START Data listing

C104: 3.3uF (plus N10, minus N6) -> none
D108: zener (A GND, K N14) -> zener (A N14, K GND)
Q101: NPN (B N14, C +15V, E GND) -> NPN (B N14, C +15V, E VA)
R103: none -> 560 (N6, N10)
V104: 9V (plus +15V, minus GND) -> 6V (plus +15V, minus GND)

END Data listing

### What the task asks
All lines from the line holding "Q101: NPN (B" through the end of the records above need to be transcribed exactly, and no other text should appear.

### Solution
Q101: NPN (B N14, C +15V, E GND) -> NPN (B N14, C +15V, E VA)
R103: none -> 560 (N6, N10)
V104: 9V (plus +15V, minus GND) -> 6V (plus +15V, minus GND)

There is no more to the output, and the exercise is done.